▶ **PROBLEM DESCRIPTION**
If a line of the material contains "blue", copy it.

▶ **DATA EXCERPTS**
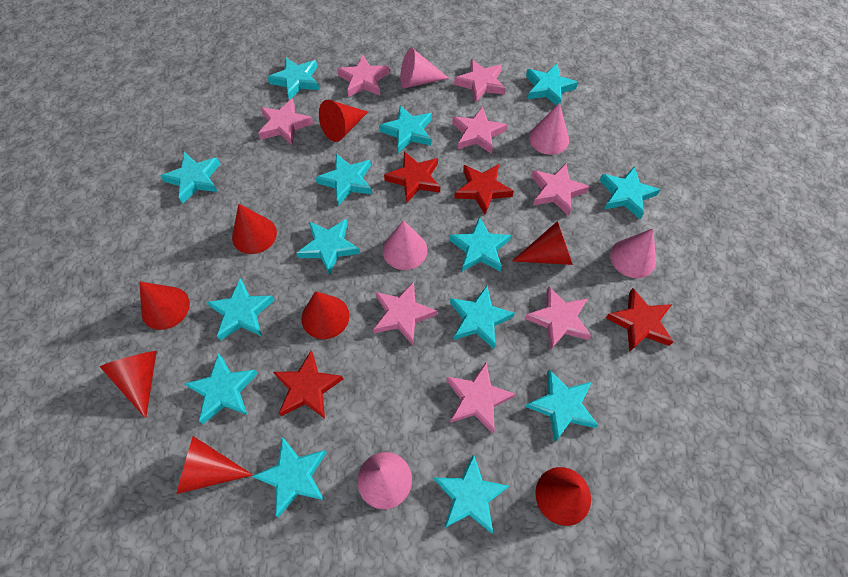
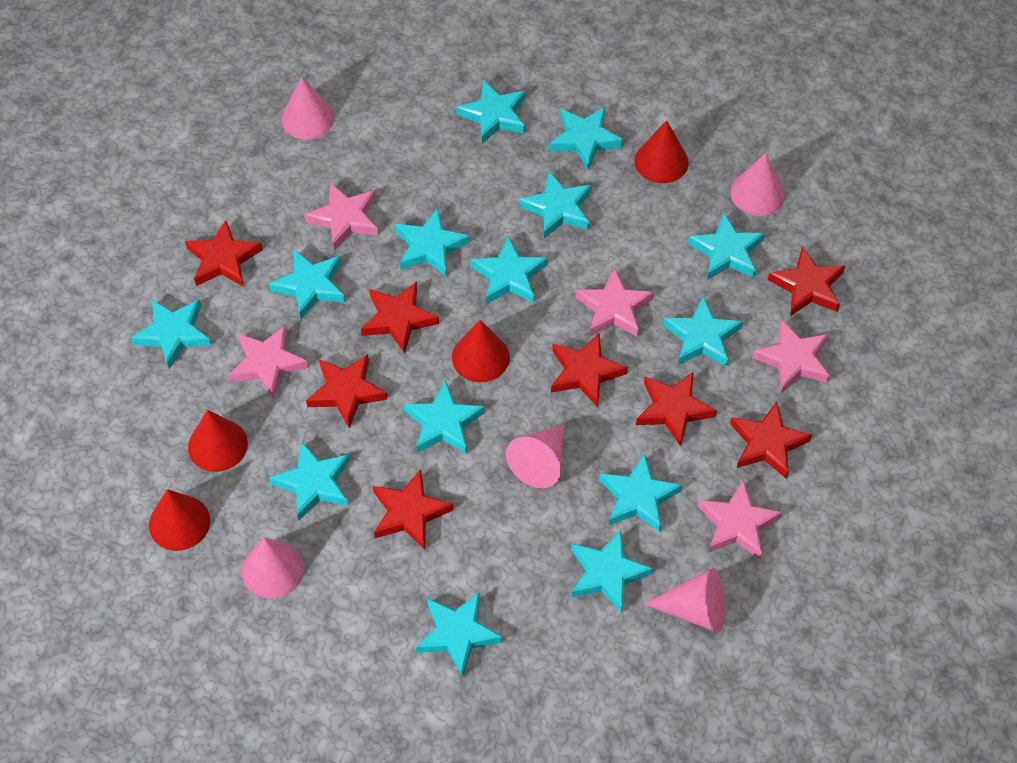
pink star: 8 -> 5
red cone: 8 -> 4
red star: 4 -> 8

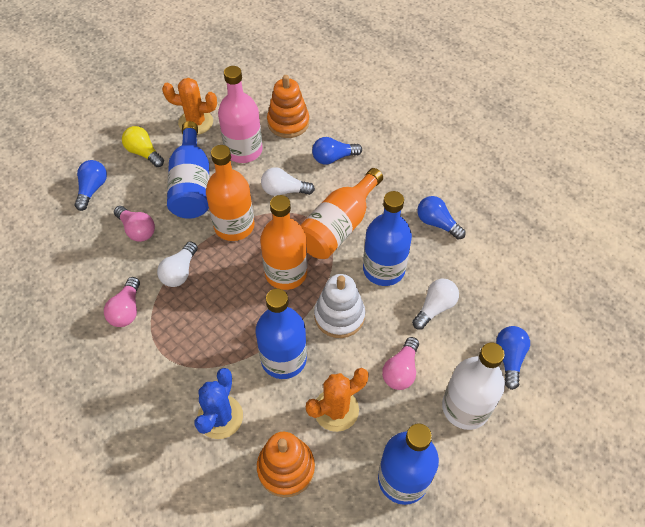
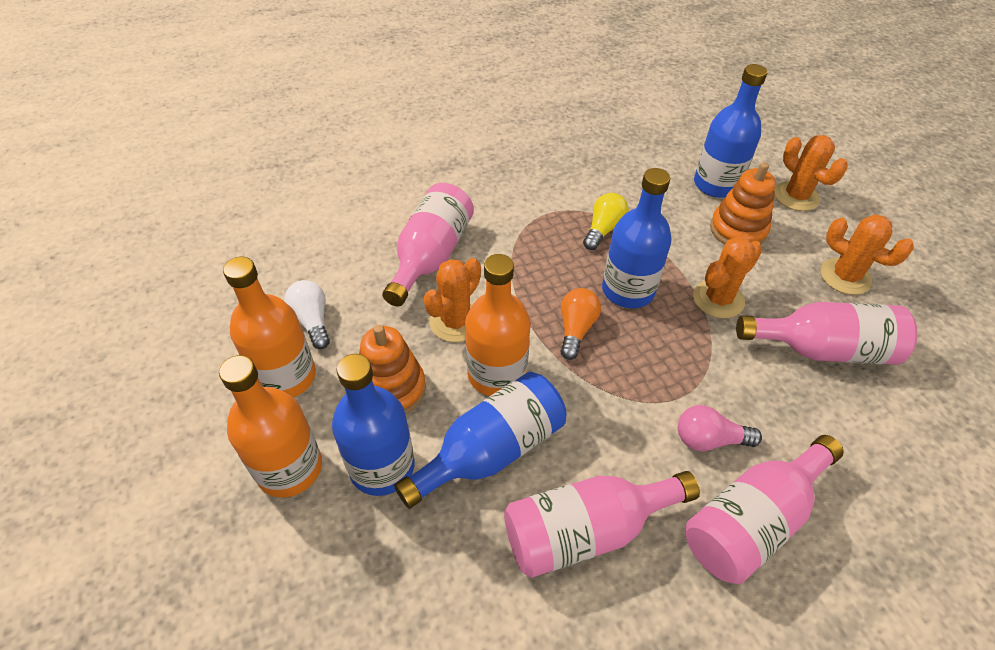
blue cactus: 1 -> 0
blue light bulb: 4 -> 0
orange cactus: 2 -> 4
orange light bulb: 0 -> 1
pink bottle: 1 -> 4
pink light bulb: 3 -> 1
white bottle: 1 -> 0
white light bulb: 3 -> 1
white stacking toy: 1 -> 0

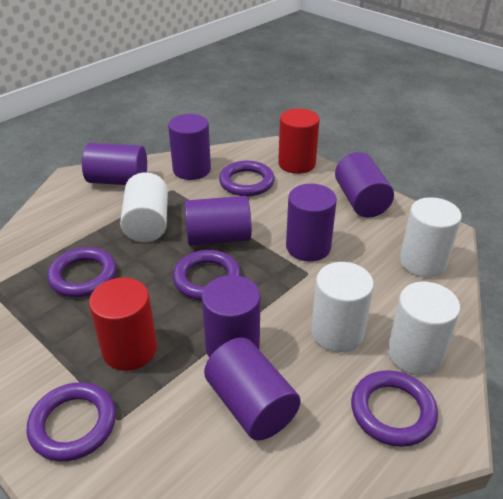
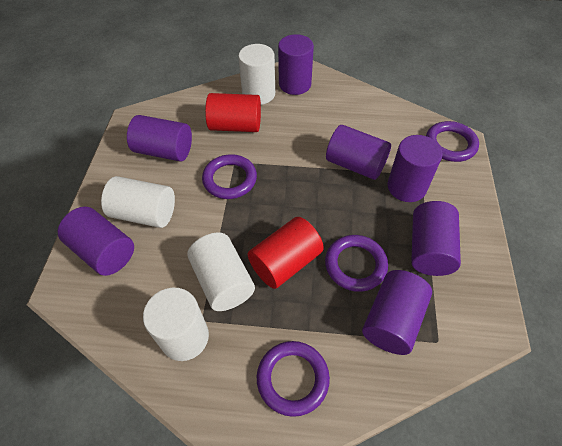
purple ring: 5 -> 4

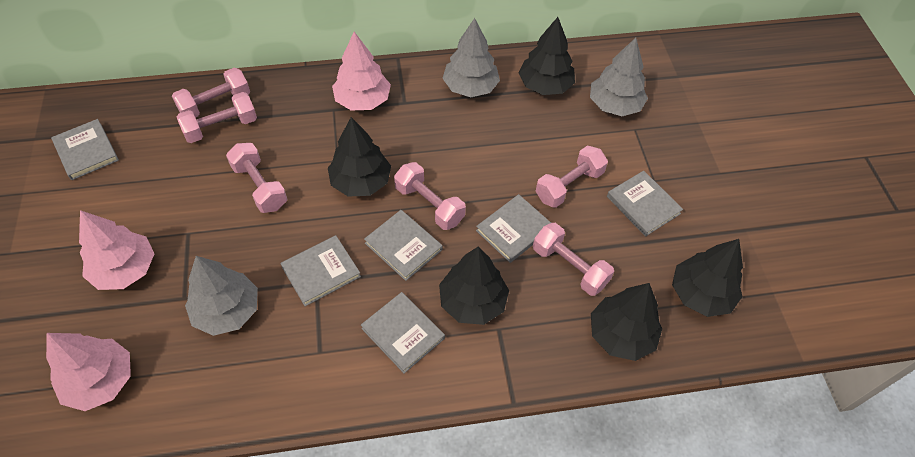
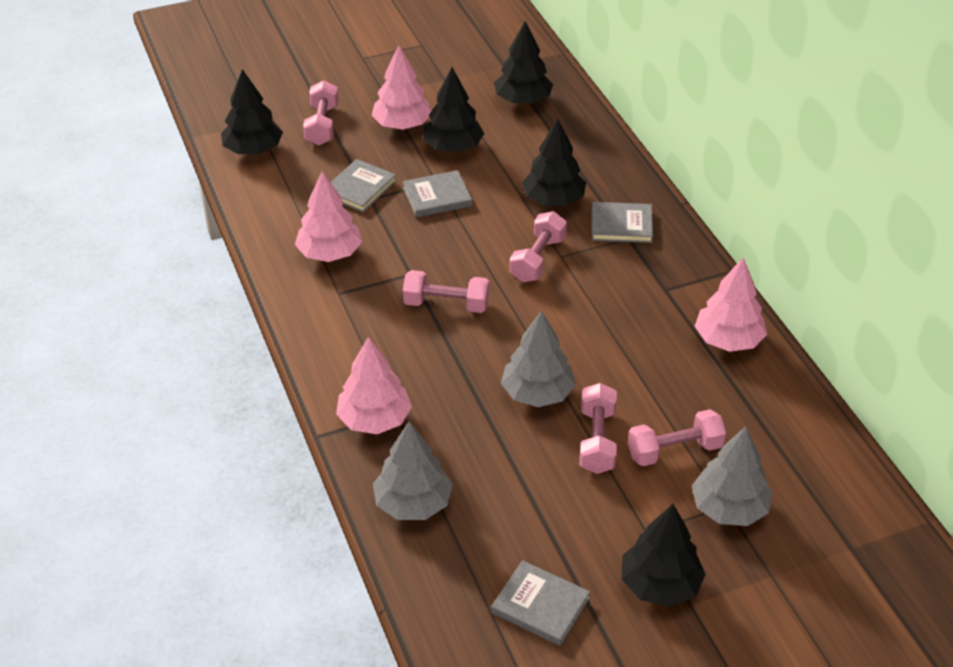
grey book: 6 -> 4
pink dumbbell: 6 -> 5
pink tree: 3 -> 4

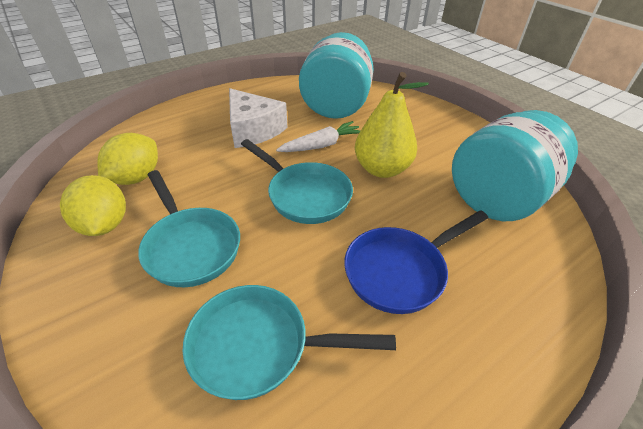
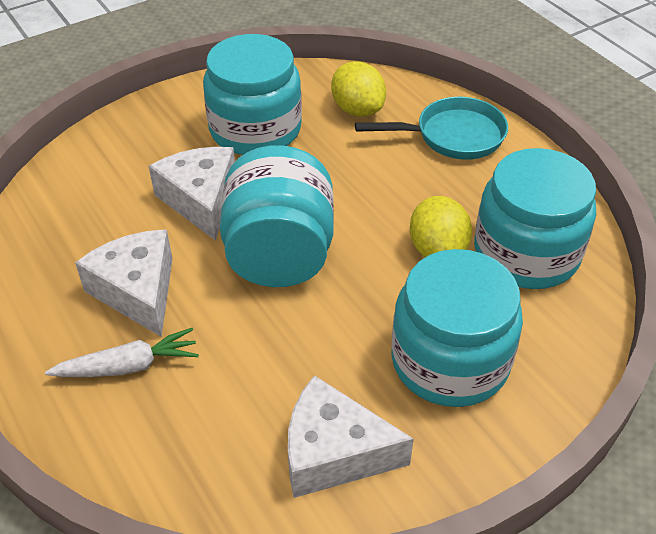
blue pan: 1 -> 0
turquoise jar: 2 -> 4
turquoise pan: 3 -> 1
white cheese: 1 -> 3
yellow pear: 1 -> 0

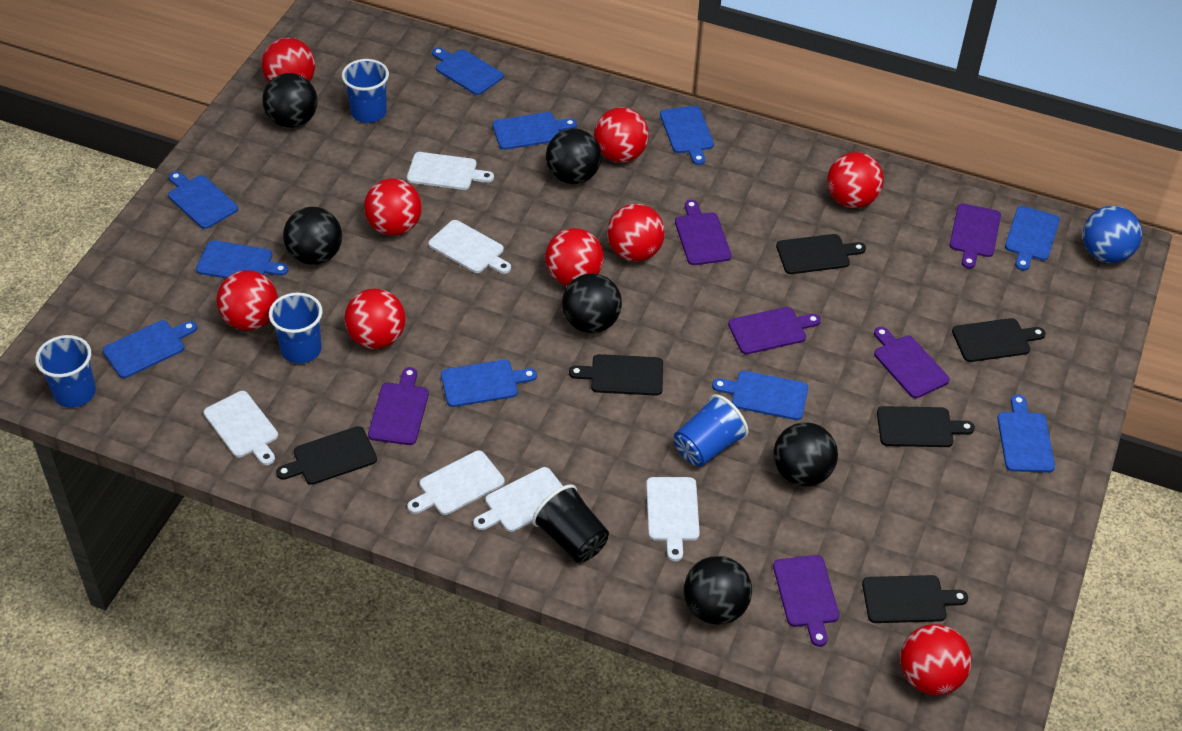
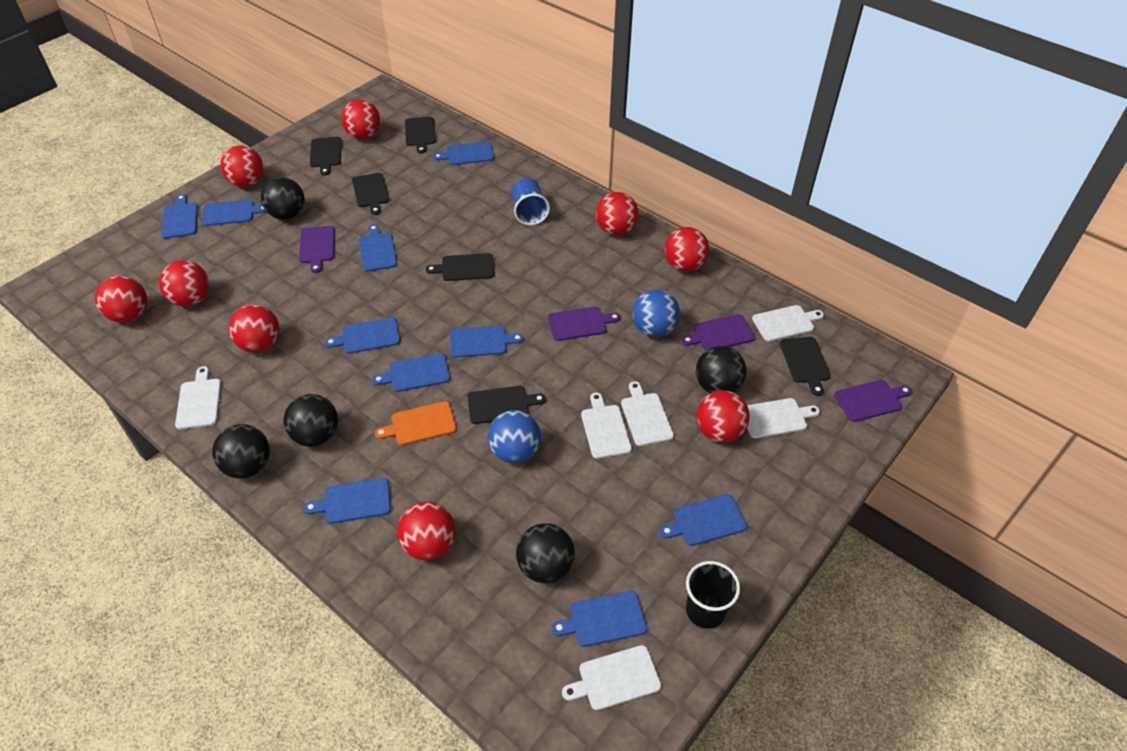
black ball: 6 -> 5
blue ball: 1 -> 2
blue cup: 4 -> 1
orange cutting board: 0 -> 1
purple cutting board: 6 -> 4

▶ **ANSWER TO THIS TASK**
blue cactus: 1 -> 0
blue light bulb: 4 -> 0
blue pan: 1 -> 0
blue ball: 1 -> 2
blue cup: 4 -> 1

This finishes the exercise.